=== Section Start ===

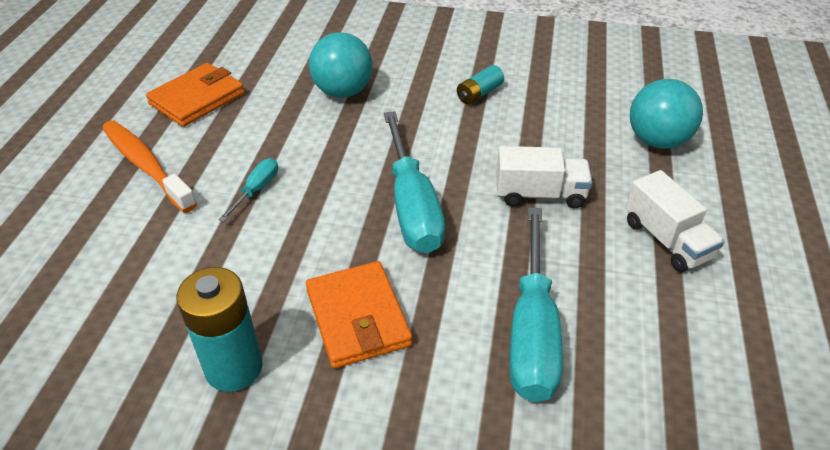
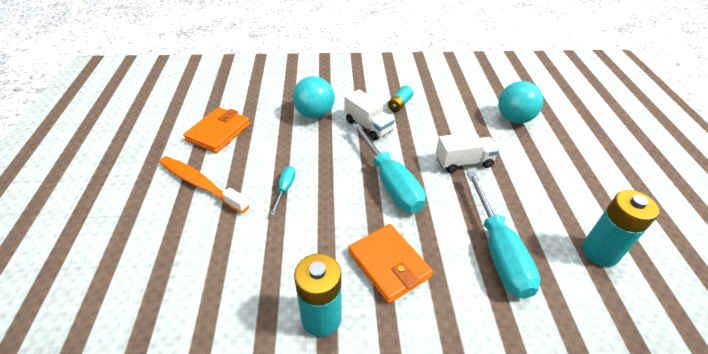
camera: 15 degrees left, 0 degrees up
(666, 240) = (547, 178): white truck -> white truck (368, 126)
(698, 364) = (599, 252): none -> turquoise battery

=== Section End ===

— DIRECTIONS —
The result should be every line of the data, reproduced exactly, with the images removed.

— YOUR RESPONSE —
camera: 15 degrees left, 0 degrees up
(666, 240) = (547, 178): white truck -> white truck (368, 126)
(698, 364) = (599, 252): none -> turquoise battery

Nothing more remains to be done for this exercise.